- [What you will do]
Please give back only the lines below from the one containing "move: TEAL COTTAGE <838, 371> to <547, 193>" to the one containing "insert: PURPLE POCKET TORCH <337, 395>", each repeated word for word, both ends included.

[[ Data in this exercise, beginning ]]

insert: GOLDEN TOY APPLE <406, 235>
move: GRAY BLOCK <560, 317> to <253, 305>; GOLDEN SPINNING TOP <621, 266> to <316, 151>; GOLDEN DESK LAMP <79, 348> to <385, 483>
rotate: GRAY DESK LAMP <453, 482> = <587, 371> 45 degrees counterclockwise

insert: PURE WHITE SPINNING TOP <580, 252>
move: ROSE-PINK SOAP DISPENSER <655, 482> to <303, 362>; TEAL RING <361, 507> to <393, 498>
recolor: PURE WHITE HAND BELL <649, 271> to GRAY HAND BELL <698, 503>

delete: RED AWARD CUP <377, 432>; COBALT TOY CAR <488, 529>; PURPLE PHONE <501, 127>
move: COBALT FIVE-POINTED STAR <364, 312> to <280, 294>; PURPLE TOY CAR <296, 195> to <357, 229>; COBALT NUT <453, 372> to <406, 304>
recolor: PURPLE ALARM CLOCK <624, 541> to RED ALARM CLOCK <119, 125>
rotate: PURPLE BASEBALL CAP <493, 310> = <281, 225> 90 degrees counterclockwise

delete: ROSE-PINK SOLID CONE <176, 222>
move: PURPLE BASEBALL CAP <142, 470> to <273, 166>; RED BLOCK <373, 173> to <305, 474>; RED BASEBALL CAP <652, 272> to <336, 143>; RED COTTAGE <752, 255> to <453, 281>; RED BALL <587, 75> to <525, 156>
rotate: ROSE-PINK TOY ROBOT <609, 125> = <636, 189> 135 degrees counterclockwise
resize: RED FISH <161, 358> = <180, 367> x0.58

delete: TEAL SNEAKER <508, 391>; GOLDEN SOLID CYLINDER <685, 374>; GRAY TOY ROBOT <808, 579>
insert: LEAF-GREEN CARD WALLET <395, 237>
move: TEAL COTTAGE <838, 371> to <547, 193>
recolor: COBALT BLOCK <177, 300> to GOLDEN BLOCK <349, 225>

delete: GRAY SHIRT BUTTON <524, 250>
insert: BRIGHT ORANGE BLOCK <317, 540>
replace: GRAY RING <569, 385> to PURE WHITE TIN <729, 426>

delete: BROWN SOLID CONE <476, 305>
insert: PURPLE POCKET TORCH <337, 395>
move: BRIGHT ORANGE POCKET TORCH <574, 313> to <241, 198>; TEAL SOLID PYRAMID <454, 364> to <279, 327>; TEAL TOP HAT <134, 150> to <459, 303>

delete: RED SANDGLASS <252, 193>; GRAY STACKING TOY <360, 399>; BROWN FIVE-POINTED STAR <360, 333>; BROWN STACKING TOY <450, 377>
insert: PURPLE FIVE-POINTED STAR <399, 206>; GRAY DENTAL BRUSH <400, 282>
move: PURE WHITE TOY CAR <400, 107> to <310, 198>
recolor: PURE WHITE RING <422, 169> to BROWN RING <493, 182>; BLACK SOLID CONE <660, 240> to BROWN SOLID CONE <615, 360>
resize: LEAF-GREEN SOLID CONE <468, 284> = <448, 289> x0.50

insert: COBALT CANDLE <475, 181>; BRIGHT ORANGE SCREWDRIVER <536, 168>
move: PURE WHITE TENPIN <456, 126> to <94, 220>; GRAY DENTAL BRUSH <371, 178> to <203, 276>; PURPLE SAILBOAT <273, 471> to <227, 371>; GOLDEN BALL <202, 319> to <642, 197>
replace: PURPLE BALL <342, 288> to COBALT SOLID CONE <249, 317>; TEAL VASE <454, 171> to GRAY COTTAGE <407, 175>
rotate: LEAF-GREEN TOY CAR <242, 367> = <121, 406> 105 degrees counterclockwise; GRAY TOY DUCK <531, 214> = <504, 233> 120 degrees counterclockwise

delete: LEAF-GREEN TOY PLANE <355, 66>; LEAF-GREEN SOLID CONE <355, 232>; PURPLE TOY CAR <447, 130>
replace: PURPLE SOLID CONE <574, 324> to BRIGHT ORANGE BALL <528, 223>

[[ Data in this exercise, end ]]

- [Finished task]
move: TEAL COTTAGE <838, 371> to <547, 193>
recolor: COBALT BLOCK <177, 300> to GOLDEN BLOCK <349, 225>

delete: GRAY SHIRT BUTTON <524, 250>
insert: BRIGHT ORANGE BLOCK <317, 540>
replace: GRAY RING <569, 385> to PURE WHITE TIN <729, 426>

delete: BROWN SOLID CONE <476, 305>
insert: PURPLE POCKET TORCH <337, 395>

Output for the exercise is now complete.